* **TASK PROMPT**: Only one stretch of the data below should be repeated: the lines from the line containing "D5: LED (A 3V3, K N1) -> LED (A N1, K 3V3)" through the line containing "C5: 470nF (+9V, D0) -> 470nF (D0, GND)", inclusive, exactly as they are.

*** Block opens ***

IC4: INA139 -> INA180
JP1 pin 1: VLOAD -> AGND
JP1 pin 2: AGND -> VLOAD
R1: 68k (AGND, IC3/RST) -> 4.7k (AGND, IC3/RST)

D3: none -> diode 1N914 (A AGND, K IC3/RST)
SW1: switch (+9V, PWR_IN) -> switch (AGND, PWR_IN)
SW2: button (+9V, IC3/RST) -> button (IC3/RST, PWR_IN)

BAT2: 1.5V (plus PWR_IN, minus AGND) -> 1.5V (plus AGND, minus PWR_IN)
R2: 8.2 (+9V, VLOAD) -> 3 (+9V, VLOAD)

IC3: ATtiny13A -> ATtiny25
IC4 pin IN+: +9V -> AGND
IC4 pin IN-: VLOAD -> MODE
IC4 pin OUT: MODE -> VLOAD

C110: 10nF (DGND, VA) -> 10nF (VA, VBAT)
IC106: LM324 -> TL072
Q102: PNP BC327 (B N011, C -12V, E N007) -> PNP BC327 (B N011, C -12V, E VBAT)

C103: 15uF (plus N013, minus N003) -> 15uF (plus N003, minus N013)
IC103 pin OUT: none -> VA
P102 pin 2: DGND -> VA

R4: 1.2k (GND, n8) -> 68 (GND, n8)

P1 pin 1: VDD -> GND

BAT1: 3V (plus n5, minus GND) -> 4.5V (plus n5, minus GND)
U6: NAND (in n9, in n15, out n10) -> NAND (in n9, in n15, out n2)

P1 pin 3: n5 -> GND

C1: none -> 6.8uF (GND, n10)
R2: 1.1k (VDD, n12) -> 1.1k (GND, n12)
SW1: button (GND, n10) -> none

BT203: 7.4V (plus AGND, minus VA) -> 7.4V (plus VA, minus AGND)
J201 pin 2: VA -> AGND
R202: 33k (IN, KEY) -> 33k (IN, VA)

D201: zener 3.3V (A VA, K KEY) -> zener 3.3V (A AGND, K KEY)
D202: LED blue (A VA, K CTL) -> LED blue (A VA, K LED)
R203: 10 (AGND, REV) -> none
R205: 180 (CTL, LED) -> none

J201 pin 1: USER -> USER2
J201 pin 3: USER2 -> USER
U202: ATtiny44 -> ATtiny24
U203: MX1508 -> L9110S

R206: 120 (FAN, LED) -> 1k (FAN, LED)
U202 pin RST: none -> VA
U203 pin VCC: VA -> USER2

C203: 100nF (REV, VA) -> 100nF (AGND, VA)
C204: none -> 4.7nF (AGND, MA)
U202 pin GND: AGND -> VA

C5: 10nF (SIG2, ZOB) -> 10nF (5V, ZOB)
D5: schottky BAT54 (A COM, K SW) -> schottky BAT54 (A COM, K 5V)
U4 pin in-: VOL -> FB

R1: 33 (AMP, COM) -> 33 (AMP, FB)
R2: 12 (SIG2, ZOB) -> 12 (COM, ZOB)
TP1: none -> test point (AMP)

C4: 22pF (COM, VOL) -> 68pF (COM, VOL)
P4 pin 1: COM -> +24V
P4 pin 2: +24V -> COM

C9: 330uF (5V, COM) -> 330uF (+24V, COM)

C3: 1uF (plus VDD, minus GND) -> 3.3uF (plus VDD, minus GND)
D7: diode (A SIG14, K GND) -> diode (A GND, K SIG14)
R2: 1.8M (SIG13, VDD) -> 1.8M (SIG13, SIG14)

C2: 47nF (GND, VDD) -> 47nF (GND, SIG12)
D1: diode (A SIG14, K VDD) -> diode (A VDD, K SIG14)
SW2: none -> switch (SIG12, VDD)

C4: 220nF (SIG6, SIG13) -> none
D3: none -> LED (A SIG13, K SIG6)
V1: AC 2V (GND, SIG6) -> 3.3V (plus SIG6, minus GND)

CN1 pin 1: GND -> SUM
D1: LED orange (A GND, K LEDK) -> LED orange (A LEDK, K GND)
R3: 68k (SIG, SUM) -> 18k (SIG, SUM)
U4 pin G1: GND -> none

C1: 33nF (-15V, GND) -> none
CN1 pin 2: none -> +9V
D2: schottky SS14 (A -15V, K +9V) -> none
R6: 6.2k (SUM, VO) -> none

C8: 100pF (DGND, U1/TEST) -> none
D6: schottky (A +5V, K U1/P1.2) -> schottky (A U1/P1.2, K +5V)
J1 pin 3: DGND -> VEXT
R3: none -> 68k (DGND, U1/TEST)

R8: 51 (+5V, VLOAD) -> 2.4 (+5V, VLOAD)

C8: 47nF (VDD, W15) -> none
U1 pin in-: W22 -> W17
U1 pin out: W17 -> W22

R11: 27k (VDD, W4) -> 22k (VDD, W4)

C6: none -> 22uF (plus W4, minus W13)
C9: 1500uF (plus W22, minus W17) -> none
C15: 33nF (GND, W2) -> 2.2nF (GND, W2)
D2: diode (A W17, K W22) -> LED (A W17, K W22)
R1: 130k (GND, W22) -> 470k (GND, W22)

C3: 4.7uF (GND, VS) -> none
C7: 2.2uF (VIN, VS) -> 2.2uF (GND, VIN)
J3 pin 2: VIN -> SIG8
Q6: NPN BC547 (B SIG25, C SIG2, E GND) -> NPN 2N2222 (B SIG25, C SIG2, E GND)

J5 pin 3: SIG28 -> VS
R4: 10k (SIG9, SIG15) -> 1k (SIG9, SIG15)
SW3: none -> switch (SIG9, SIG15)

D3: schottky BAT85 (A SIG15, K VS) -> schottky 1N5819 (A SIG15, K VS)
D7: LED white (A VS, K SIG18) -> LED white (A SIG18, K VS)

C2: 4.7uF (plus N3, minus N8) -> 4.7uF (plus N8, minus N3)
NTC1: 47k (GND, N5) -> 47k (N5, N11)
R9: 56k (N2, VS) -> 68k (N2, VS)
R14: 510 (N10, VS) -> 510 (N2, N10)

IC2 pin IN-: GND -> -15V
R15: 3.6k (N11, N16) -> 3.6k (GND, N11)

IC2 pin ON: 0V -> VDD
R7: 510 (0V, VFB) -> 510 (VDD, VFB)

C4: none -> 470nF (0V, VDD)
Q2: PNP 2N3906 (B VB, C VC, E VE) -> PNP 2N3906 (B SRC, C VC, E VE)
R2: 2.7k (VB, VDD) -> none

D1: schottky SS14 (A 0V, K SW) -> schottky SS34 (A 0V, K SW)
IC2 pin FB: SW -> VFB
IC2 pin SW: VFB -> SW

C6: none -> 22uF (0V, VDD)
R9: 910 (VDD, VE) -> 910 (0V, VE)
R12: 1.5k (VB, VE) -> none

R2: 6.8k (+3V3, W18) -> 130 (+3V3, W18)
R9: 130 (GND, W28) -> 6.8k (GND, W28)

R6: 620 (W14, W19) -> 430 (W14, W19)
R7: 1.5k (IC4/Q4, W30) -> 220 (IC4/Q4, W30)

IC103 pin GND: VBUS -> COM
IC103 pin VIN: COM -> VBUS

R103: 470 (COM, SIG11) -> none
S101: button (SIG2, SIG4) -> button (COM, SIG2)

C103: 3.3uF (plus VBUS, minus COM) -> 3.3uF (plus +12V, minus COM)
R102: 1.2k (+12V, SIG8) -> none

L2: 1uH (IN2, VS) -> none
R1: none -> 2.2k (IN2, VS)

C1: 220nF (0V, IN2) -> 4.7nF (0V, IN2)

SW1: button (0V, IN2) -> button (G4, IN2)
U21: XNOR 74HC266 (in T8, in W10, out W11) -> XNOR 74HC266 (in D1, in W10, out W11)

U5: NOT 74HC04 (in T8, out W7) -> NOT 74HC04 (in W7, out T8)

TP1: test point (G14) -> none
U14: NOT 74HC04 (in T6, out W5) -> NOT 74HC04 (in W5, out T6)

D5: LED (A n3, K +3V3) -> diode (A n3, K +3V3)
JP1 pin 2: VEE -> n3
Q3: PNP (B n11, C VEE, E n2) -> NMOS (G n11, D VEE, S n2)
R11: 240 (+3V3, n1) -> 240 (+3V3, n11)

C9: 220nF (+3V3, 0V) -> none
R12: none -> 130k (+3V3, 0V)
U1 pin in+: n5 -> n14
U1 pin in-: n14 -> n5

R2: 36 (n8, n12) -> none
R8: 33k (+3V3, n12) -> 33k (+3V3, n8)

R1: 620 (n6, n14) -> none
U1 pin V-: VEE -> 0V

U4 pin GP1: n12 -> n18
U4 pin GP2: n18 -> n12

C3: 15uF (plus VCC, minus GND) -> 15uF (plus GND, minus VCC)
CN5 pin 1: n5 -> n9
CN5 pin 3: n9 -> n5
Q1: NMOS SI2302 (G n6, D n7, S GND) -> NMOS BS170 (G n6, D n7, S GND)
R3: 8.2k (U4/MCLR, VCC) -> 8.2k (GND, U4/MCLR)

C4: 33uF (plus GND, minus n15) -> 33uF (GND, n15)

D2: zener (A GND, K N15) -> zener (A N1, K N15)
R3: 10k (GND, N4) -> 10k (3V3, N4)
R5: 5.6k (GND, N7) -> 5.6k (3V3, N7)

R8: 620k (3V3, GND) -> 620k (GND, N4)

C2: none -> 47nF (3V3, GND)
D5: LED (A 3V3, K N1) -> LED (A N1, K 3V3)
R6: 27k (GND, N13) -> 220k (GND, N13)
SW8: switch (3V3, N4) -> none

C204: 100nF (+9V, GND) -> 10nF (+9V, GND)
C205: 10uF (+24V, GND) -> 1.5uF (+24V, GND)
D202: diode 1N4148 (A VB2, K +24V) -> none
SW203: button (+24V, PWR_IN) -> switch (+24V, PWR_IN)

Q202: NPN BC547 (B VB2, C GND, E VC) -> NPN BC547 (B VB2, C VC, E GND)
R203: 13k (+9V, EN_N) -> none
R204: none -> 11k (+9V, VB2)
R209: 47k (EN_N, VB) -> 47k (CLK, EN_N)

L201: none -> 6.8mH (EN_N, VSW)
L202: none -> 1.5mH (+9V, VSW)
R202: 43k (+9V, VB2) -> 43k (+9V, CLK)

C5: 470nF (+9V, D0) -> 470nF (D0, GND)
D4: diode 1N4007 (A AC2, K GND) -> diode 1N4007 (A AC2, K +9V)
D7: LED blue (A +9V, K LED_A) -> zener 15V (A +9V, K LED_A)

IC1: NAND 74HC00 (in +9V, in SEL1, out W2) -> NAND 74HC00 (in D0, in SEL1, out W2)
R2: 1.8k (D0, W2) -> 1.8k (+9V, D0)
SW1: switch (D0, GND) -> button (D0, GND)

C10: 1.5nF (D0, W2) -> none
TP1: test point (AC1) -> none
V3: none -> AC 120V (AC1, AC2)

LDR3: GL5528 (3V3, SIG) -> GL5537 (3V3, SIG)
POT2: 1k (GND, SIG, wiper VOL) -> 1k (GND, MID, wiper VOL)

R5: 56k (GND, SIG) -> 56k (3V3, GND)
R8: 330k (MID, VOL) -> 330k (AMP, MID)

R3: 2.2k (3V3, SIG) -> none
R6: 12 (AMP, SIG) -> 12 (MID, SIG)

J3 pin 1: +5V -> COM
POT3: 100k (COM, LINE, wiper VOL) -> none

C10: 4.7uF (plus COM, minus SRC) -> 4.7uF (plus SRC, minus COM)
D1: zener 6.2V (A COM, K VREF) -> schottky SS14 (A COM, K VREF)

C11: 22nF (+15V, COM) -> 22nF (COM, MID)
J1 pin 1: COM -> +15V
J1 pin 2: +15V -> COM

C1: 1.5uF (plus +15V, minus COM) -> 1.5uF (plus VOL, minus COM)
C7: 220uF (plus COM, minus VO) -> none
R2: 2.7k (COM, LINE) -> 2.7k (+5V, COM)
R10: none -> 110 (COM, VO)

*** Block closes ***

* **PROBLEM SOLUTION**:
D5: LED (A 3V3, K N1) -> LED (A N1, K 3V3)
R6: 27k (GND, N13) -> 220k (GND, N13)
SW8: switch (3V3, N4) -> none

C204: 100nF (+9V, GND) -> 10nF (+9V, GND)
C205: 10uF (+24V, GND) -> 1.5uF (+24V, GND)
D202: diode 1N4148 (A VB2, K +24V) -> none
SW203: button (+24V, PWR_IN) -> switch (+24V, PWR_IN)

Q202: NPN BC547 (B VB2, C GND, E VC) -> NPN BC547 (B VB2, C VC, E GND)
R203: 13k (+9V, EN_N) -> none
R204: none -> 11k (+9V, VB2)
R209: 47k (EN_N, VB) -> 47k (CLK, EN_N)

L201: none -> 6.8mH (EN_N, VSW)
L202: none -> 1.5mH (+9V, VSW)
R202: 43k (+9V, VB2) -> 43k (+9V, CLK)

C5: 470nF (+9V, D0) -> 470nF (D0, GND)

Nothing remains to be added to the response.